[Change detection outputs]
▬▬▬▬▬▬
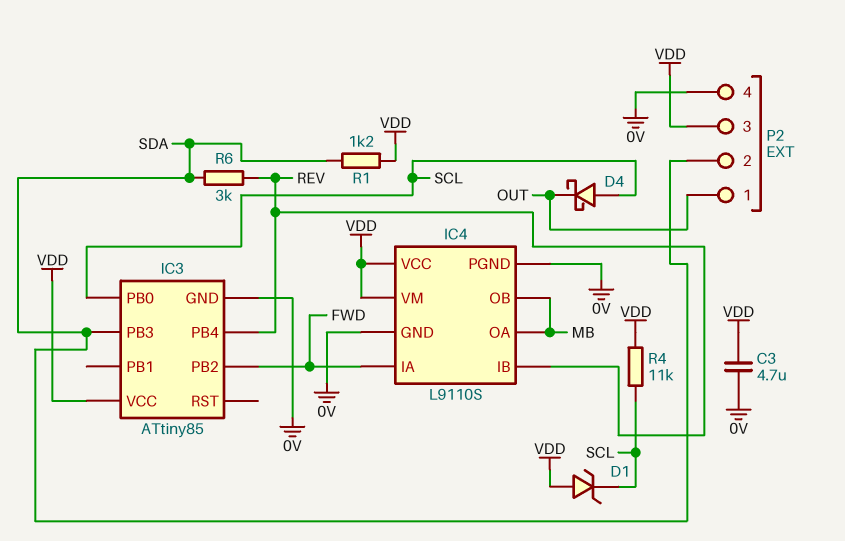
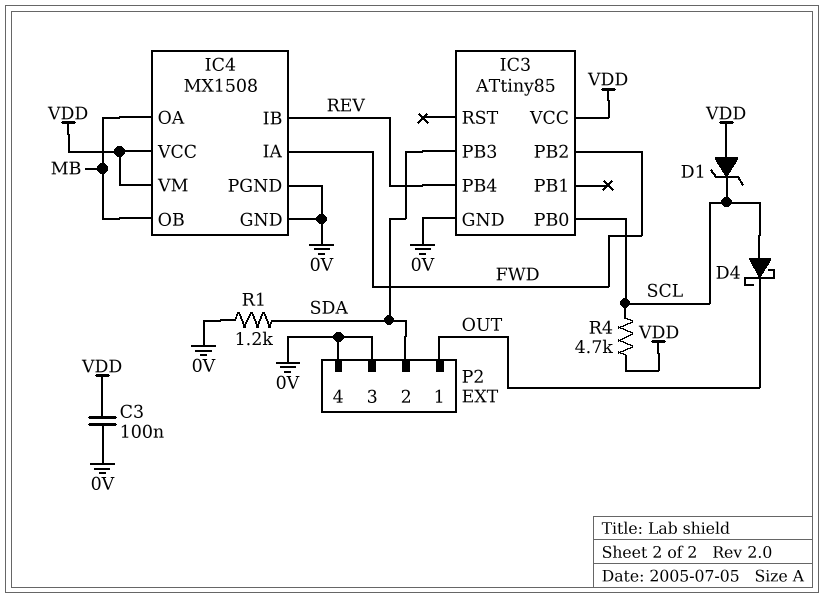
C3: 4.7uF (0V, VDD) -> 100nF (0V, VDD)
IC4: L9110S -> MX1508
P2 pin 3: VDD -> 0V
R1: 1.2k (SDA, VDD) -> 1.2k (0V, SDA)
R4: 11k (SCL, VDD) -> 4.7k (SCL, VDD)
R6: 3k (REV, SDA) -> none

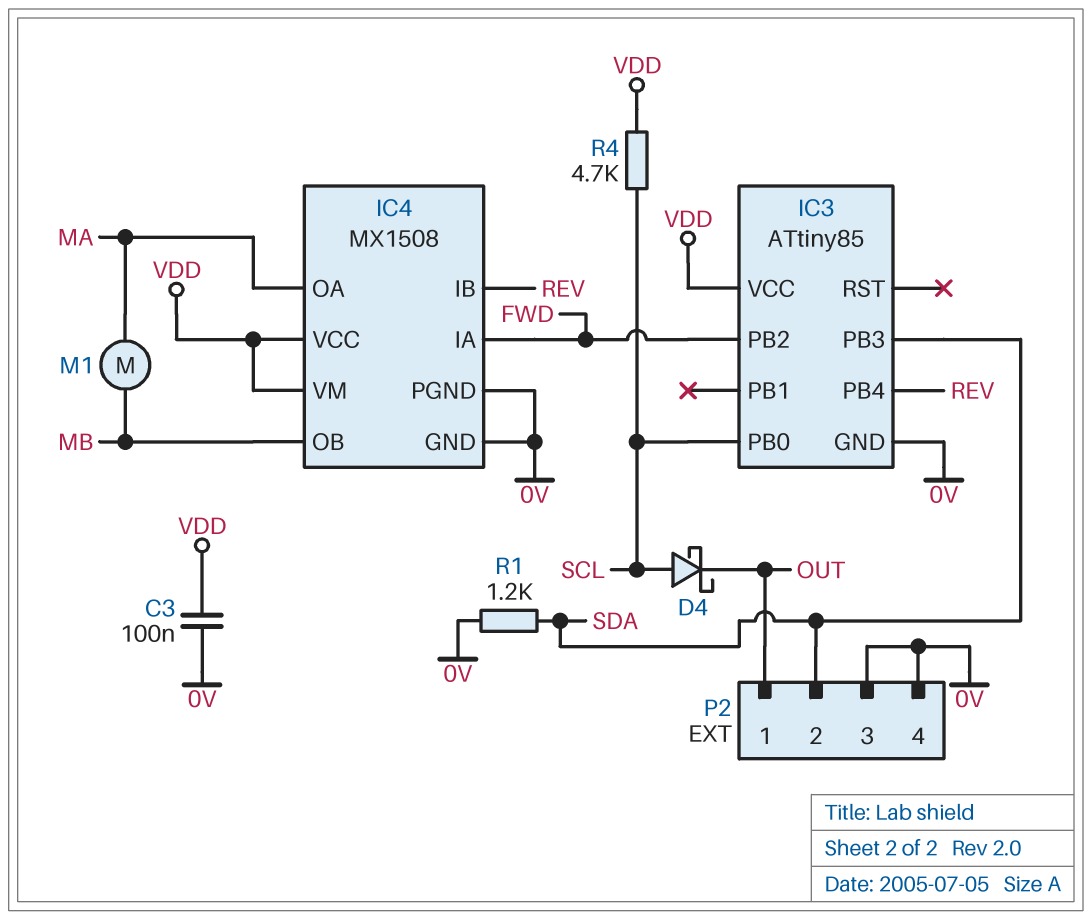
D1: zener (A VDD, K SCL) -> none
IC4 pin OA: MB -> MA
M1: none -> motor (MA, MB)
▬▬▬▬▬▬
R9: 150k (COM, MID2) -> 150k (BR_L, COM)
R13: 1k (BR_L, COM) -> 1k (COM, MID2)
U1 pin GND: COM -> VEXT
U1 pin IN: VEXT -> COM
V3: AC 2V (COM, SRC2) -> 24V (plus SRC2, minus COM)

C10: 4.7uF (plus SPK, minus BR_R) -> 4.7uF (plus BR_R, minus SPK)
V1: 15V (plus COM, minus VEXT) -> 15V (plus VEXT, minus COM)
▬▬▬▬▬▬
Your goal>
The string "minus" appears on some lines of the data; count those lines and report only how many there are.

Answer section>
3